▸ **RECORDS FOR THE TASK**:
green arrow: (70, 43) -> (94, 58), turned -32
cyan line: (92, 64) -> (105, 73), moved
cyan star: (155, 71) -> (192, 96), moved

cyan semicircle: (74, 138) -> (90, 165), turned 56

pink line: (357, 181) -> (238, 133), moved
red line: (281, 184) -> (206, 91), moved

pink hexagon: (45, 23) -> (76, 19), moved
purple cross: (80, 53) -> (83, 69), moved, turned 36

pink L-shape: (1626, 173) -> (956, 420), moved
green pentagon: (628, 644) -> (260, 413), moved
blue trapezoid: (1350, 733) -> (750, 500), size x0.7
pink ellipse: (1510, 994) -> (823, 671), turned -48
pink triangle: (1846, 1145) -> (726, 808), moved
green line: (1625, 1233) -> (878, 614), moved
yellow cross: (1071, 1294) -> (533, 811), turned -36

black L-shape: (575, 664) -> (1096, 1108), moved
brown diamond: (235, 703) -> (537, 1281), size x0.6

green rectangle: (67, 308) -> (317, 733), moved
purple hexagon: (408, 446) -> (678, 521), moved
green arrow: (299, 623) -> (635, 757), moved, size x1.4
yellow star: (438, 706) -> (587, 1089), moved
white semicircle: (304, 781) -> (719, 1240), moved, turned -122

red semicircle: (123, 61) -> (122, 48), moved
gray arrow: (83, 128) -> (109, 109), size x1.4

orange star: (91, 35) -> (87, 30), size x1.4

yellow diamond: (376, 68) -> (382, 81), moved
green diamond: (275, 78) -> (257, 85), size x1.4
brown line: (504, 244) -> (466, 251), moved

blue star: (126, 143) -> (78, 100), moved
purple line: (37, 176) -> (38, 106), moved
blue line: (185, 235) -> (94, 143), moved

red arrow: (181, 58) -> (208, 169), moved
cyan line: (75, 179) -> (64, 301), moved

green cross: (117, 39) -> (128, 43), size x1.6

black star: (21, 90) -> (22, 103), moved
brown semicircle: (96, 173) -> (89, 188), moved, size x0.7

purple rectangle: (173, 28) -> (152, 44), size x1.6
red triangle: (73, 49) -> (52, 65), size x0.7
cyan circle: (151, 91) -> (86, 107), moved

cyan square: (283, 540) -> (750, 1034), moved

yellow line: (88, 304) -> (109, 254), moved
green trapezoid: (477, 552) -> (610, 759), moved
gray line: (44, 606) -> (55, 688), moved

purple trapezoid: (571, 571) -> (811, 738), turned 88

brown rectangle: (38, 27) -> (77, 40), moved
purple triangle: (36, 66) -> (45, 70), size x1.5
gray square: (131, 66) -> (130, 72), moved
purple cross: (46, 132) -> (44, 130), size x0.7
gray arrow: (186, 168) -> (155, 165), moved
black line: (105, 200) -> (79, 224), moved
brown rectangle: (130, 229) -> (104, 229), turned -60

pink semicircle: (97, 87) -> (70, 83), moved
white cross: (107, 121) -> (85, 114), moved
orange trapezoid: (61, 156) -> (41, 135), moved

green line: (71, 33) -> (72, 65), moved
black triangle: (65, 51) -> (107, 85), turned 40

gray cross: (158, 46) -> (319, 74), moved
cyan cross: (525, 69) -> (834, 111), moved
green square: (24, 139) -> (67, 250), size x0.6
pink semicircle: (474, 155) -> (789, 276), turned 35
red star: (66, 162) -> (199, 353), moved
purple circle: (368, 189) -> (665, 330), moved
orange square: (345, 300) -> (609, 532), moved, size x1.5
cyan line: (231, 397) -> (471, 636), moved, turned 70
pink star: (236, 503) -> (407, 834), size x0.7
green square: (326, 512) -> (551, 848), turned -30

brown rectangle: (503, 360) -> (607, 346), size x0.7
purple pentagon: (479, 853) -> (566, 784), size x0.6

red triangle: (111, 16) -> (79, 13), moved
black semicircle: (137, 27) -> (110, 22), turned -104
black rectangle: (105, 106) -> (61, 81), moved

▸ **INSTRUCTIONS FOR THE TASK**: From the listing above, repeat exactly the lines starting at the line that includes "pink ellipse: (1510, 994)" and ending at the line that includes "red semicircle: (123, 61) -> (122, 48), moved", with nothing outside that span.

▸ **EXERCISE RESULT**:
pink ellipse: (1510, 994) -> (823, 671), turned -48
pink triangle: (1846, 1145) -> (726, 808), moved
green line: (1625, 1233) -> (878, 614), moved
yellow cross: (1071, 1294) -> (533, 811), turned -36

black L-shape: (575, 664) -> (1096, 1108), moved
brown diamond: (235, 703) -> (537, 1281), size x0.6

green rectangle: (67, 308) -> (317, 733), moved
purple hexagon: (408, 446) -> (678, 521), moved
green arrow: (299, 623) -> (635, 757), moved, size x1.4
yellow star: (438, 706) -> (587, 1089), moved
white semicircle: (304, 781) -> (719, 1240), moved, turned -122

red semicircle: (123, 61) -> (122, 48), moved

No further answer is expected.